* EXTRACTED ENTRIES
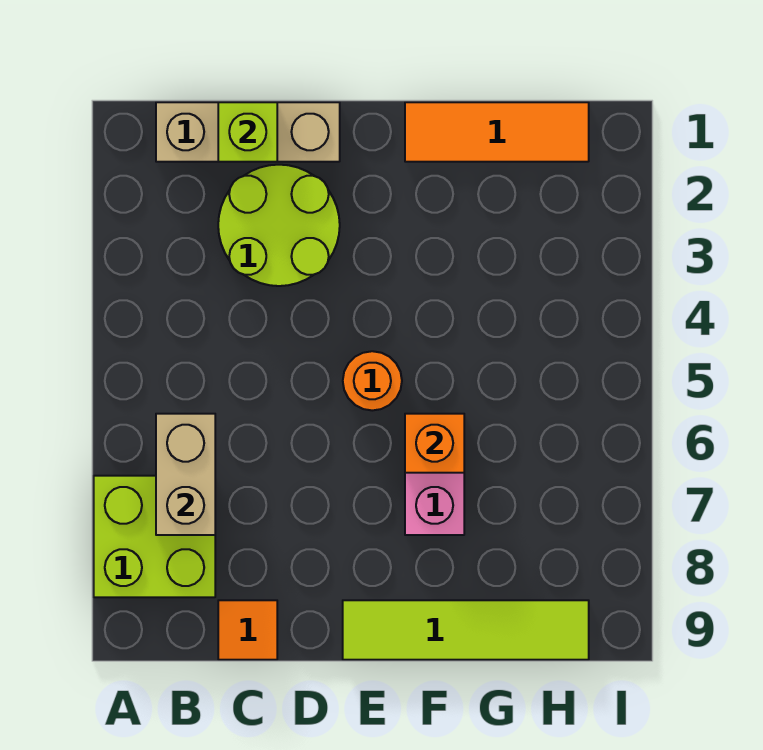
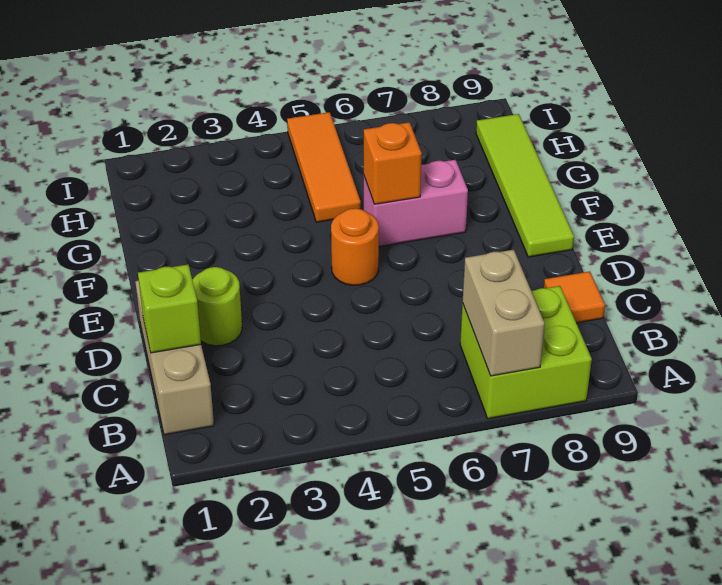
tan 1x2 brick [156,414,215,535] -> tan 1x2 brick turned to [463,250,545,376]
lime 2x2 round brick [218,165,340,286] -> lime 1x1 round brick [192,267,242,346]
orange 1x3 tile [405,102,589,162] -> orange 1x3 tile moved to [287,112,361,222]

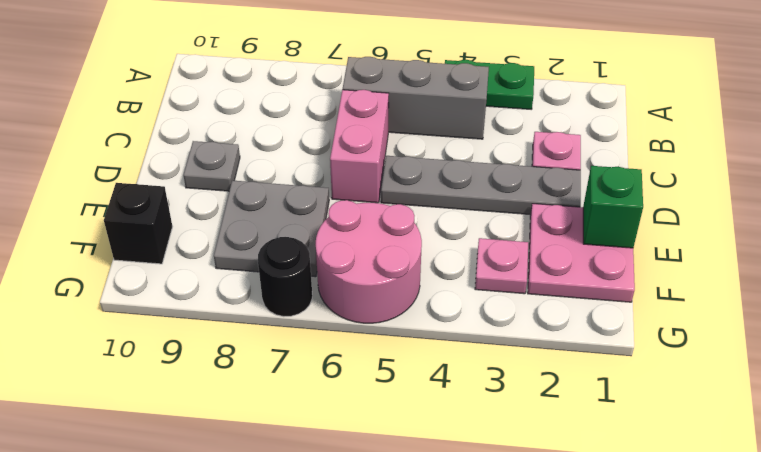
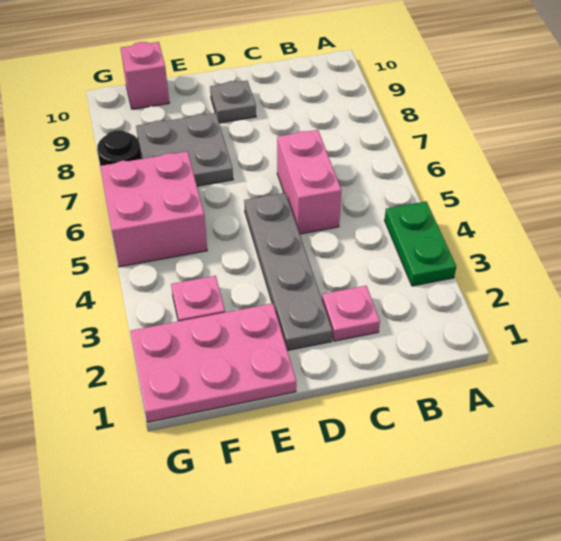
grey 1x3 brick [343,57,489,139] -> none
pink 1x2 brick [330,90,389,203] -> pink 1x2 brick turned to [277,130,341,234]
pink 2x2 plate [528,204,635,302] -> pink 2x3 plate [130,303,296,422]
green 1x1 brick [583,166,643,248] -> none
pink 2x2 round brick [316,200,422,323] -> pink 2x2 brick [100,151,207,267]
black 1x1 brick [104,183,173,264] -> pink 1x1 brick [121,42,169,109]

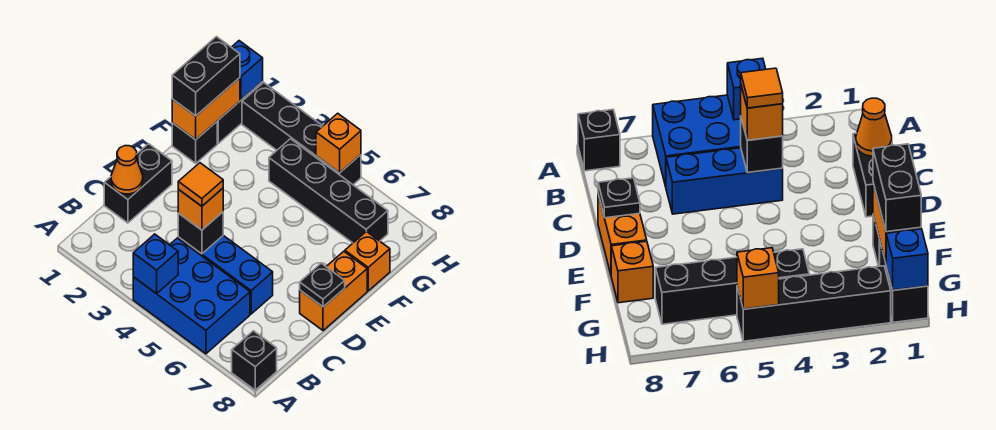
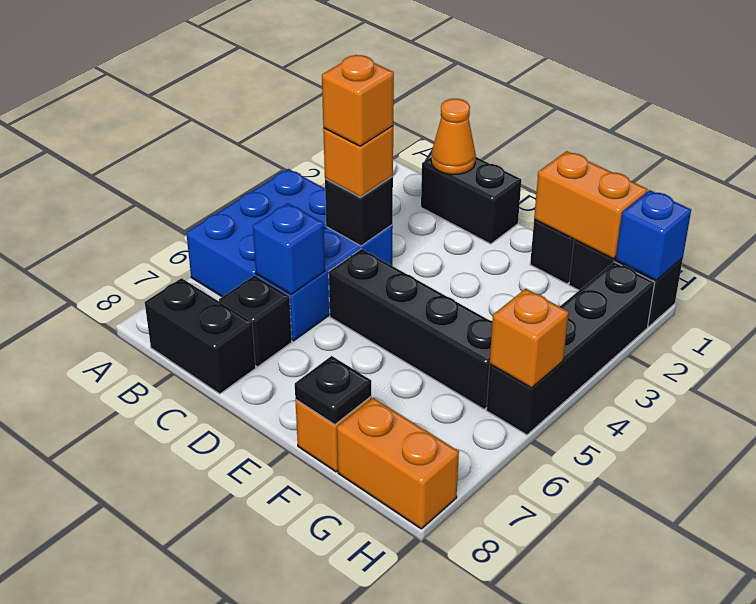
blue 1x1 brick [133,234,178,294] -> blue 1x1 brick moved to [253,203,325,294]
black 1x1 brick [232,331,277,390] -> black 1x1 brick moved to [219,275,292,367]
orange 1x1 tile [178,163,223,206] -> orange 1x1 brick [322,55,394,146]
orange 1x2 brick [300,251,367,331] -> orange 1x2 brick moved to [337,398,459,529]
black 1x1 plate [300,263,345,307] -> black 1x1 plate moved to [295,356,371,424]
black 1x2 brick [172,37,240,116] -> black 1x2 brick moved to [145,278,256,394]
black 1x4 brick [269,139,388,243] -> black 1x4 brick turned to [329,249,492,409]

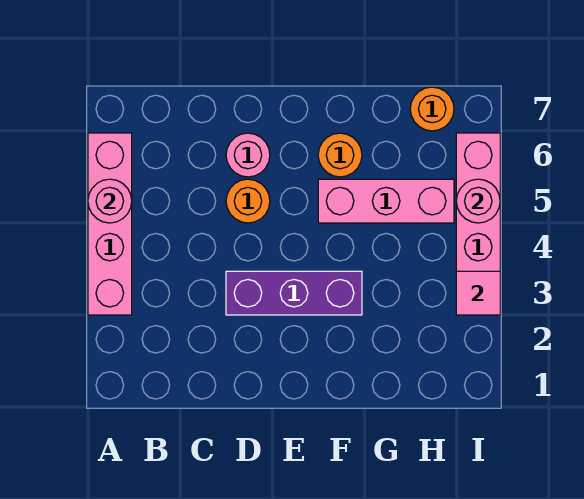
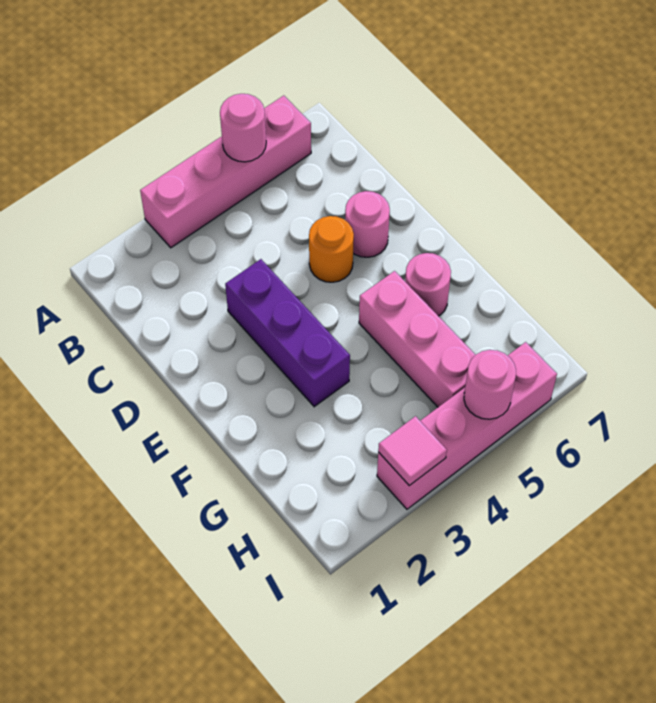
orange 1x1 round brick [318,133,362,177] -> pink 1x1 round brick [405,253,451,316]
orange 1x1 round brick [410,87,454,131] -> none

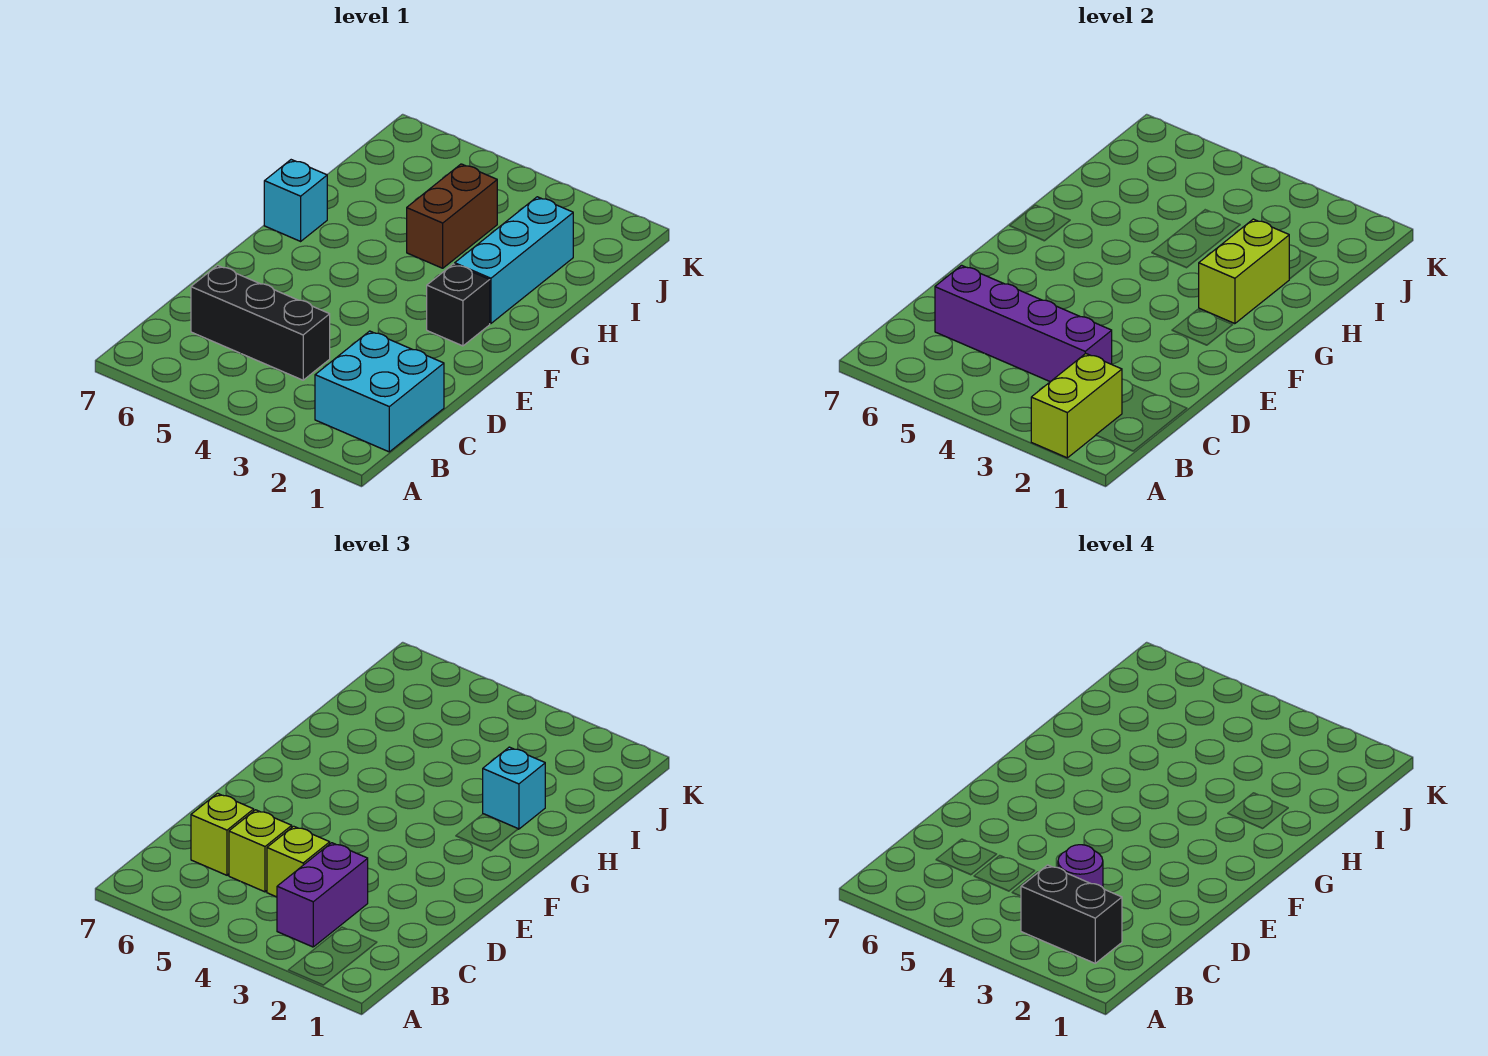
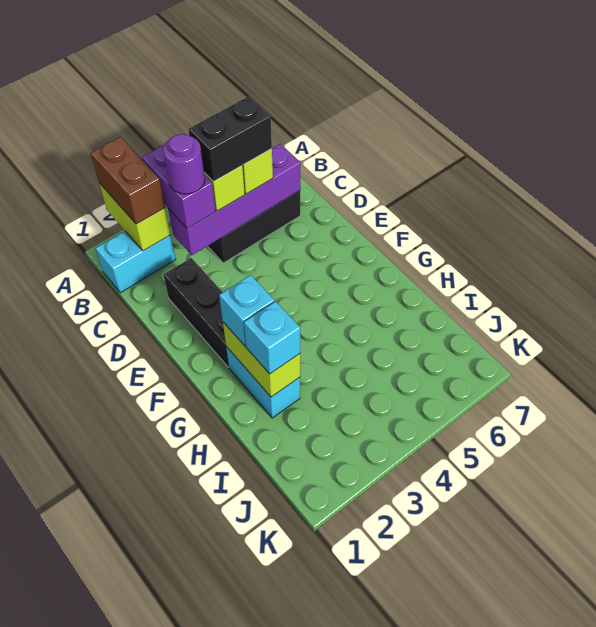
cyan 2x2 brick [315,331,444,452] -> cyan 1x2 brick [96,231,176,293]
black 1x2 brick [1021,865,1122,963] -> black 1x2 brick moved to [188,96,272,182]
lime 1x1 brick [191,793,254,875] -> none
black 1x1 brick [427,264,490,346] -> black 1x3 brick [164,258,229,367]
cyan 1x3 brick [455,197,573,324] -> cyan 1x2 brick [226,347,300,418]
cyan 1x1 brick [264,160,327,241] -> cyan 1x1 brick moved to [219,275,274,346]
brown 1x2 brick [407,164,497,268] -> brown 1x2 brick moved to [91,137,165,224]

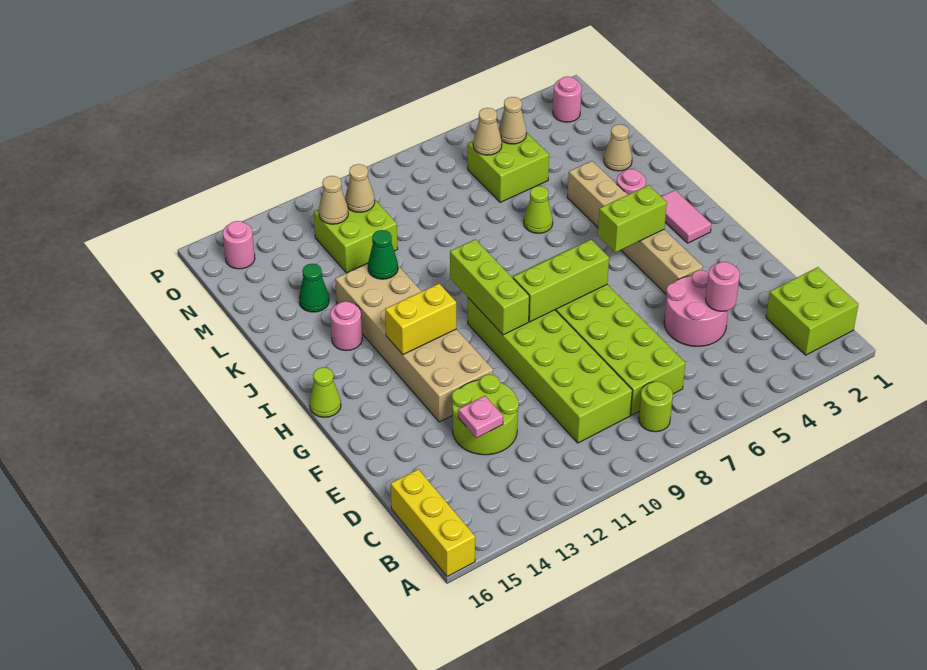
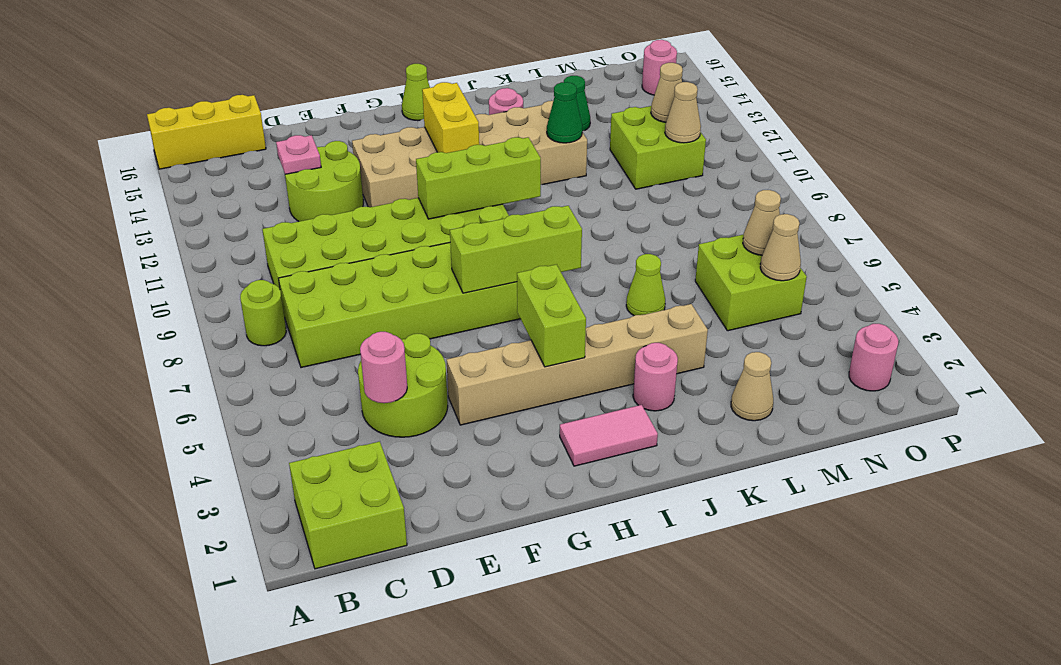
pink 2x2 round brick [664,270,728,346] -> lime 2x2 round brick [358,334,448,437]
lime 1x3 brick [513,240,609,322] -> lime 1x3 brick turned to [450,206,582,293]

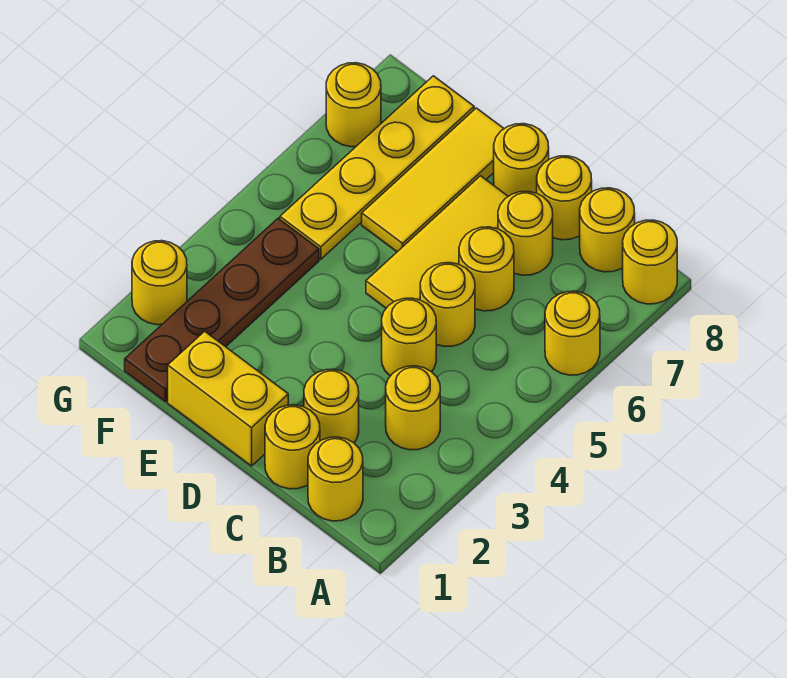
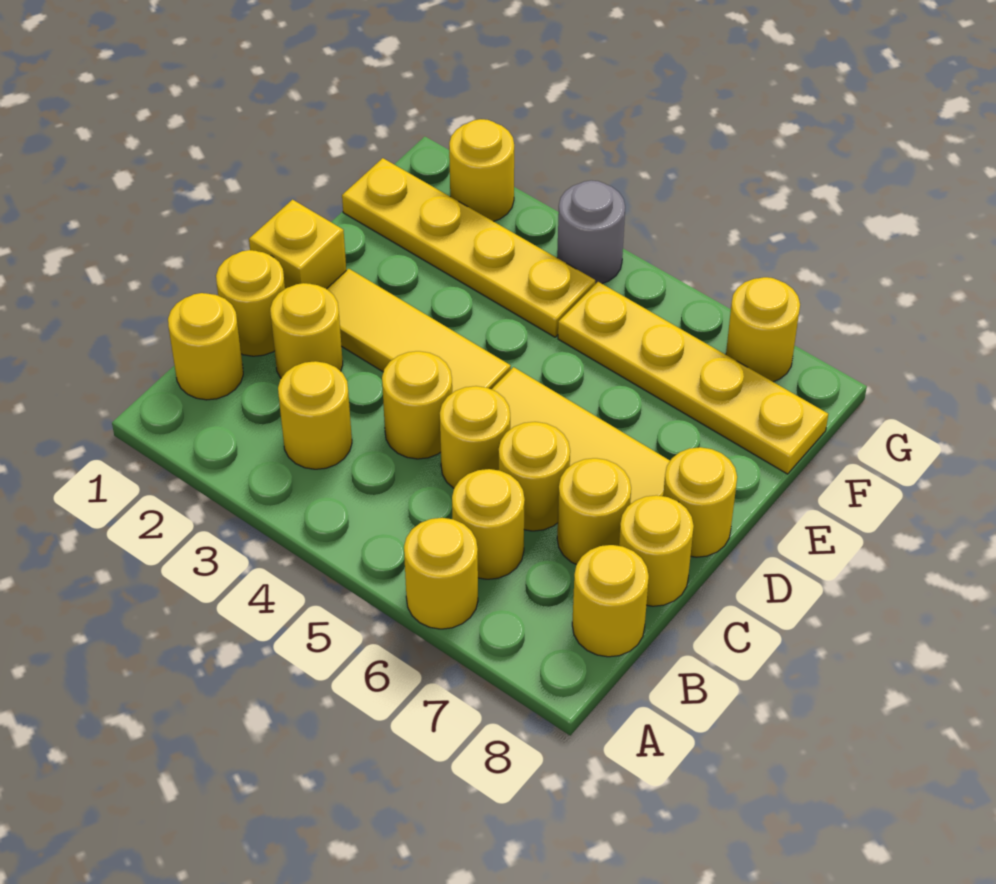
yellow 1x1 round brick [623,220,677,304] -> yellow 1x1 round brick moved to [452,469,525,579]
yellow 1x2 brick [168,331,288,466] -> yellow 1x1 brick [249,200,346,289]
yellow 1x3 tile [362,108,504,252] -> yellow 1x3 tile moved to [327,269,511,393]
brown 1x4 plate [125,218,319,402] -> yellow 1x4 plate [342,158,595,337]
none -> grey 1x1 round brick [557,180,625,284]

* INSTRUCTION
Once the pictures are set aside, write out the entries verbatim.

* RESULT OF THIS TASK
tan 1x2 brick [156,414,215,535] -> tan 1x2 brick turned to [463,250,545,376]
lime 2x2 round brick [218,165,340,286] -> lime 1x1 round brick [192,267,242,346]
orange 1x3 tile [405,102,589,162] -> orange 1x3 tile moved to [287,112,361,222]

grey 1x3 brick [343,57,489,139] -> none
pink 1x2 brick [330,90,389,203] -> pink 1x2 brick turned to [277,130,341,234]
pink 2x2 plate [528,204,635,302] -> pink 2x3 plate [130,303,296,422]
green 1x1 brick [583,166,643,248] -> none
pink 2x2 round brick [316,200,422,323] -> pink 2x2 brick [100,151,207,267]
black 1x1 brick [104,183,173,264] -> pink 1x1 brick [121,42,169,109]

blue 1x1 brick [133,234,178,294] -> blue 1x1 brick moved to [253,203,325,294]
black 1x1 brick [232,331,277,390] -> black 1x1 brick moved to [219,275,292,367]
orange 1x1 tile [178,163,223,206] -> orange 1x1 brick [322,55,394,146]
orange 1x2 brick [300,251,367,331] -> orange 1x2 brick moved to [337,398,459,529]
black 1x1 plate [300,263,345,307] -> black 1x1 plate moved to [295,356,371,424]
black 1x2 brick [172,37,240,116] -> black 1x2 brick moved to [145,278,256,394]
black 1x4 brick [269,139,388,243] -> black 1x4 brick turned to [329,249,492,409]

orange 1x1 round brick [318,133,362,177] -> pink 1x1 round brick [405,253,451,316]
orange 1x1 round brick [410,87,454,131] -> none

cyan 2x2 brick [315,331,444,452] -> cyan 1x2 brick [96,231,176,293]
black 1x2 brick [1021,865,1122,963] -> black 1x2 brick moved to [188,96,272,182]
lime 1x1 brick [191,793,254,875] -> none
black 1x1 brick [427,264,490,346] -> black 1x3 brick [164,258,229,367]
cyan 1x3 brick [455,197,573,324] -> cyan 1x2 brick [226,347,300,418]
cyan 1x1 brick [264,160,327,241] -> cyan 1x1 brick moved to [219,275,274,346]
brown 1x2 brick [407,164,497,268] -> brown 1x2 brick moved to [91,137,165,224]

pink 2x2 round brick [664,270,728,346] -> lime 2x2 round brick [358,334,448,437]
lime 1x3 brick [513,240,609,322] -> lime 1x3 brick turned to [450,206,582,293]

yellow 1x1 round brick [623,220,677,304] -> yellow 1x1 round brick moved to [452,469,525,579]
yellow 1x2 brick [168,331,288,466] -> yellow 1x1 brick [249,200,346,289]
yellow 1x3 tile [362,108,504,252] -> yellow 1x3 tile moved to [327,269,511,393]
brown 1x4 plate [125,218,319,402] -> yellow 1x4 plate [342,158,595,337]
none -> grey 1x1 round brick [557,180,625,284]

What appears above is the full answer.